◆ **Required work**:
A complete answer lists every line of the entries below where the string "light" appears.

◆ **Material provided**:
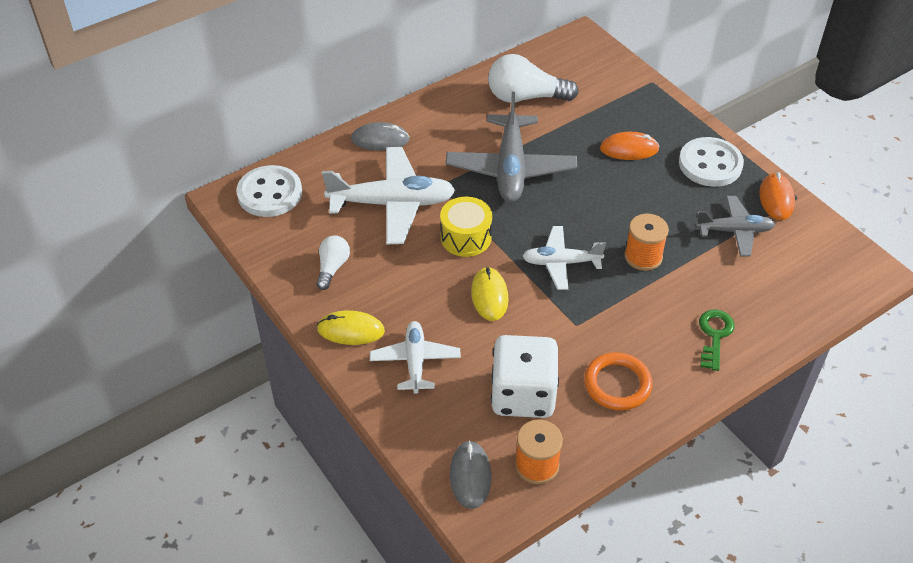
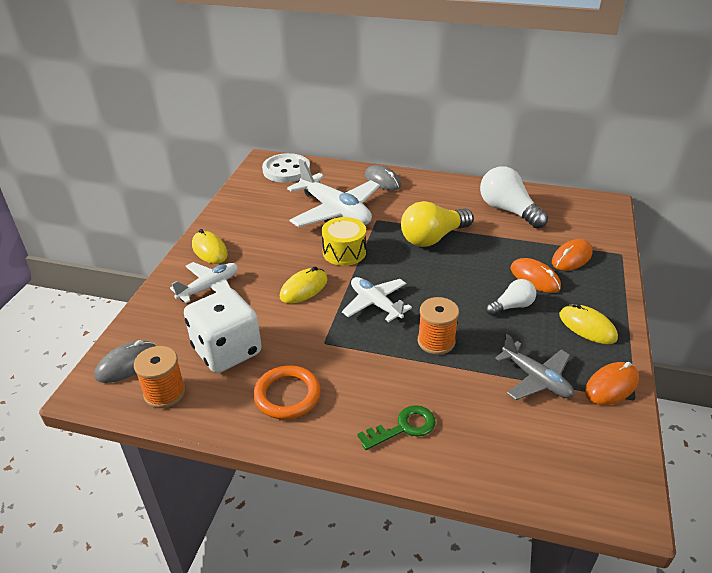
camera: 50 degrees right, 10 degrees down
(332, 268) = (254, 218): white light bulb -> white light bulb (512, 306)
(510, 168) = (433, 238): grey plane -> yellow light bulb
(627, 110) = (571, 258): none -> orange mouse
(710, 164) = (587, 327): white button -> yellow mouse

◆ **Answer for this exercise**:
(332, 268) = (254, 218): white light bulb -> white light bulb (512, 306)
(510, 168) = (433, 238): grey plane -> yellow light bulb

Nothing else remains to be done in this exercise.